- _Work request_
Which of the lines below hold "diamond"? Please return each one.

- _Task inputs_
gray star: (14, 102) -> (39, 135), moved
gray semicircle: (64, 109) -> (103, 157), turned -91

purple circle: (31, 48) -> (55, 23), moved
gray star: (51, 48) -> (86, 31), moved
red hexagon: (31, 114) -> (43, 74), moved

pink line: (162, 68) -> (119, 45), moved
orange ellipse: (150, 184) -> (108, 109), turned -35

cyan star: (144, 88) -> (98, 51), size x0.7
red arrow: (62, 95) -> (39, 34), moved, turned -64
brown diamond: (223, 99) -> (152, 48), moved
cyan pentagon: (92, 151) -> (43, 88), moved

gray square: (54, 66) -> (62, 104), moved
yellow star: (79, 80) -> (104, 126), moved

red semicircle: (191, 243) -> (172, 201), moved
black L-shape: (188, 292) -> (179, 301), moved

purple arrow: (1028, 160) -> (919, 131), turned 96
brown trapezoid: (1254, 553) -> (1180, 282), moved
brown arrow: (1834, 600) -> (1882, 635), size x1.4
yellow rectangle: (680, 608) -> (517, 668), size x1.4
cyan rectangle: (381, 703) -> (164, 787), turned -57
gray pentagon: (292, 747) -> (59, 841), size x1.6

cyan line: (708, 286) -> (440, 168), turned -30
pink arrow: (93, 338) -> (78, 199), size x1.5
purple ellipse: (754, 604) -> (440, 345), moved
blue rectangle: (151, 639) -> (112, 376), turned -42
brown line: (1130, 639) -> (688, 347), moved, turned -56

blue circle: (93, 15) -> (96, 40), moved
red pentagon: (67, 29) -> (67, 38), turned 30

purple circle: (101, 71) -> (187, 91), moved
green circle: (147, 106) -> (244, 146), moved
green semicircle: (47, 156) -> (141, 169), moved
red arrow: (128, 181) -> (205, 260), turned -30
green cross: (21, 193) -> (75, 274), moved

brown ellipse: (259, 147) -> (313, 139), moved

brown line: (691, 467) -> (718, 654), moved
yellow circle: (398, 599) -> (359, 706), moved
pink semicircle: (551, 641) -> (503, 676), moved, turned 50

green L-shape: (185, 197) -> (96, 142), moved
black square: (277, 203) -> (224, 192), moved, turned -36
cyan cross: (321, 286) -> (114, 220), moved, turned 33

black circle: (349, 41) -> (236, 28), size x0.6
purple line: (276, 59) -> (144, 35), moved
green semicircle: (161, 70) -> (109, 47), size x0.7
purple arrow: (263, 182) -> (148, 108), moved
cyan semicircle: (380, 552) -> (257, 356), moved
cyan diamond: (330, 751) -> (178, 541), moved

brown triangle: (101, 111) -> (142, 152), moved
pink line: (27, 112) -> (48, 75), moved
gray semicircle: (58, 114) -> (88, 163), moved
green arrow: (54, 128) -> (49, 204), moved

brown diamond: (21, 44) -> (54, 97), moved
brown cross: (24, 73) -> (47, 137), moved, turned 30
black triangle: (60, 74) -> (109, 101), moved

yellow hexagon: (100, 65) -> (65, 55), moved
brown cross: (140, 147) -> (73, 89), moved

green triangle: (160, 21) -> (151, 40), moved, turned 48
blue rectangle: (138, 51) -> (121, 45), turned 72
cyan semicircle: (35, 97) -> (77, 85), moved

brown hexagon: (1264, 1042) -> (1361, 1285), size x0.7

- _Answer area_
brown diamond: (223, 99) -> (152, 48), moved
cyan diamond: (330, 751) -> (178, 541), moved
brown diamond: (21, 44) -> (54, 97), moved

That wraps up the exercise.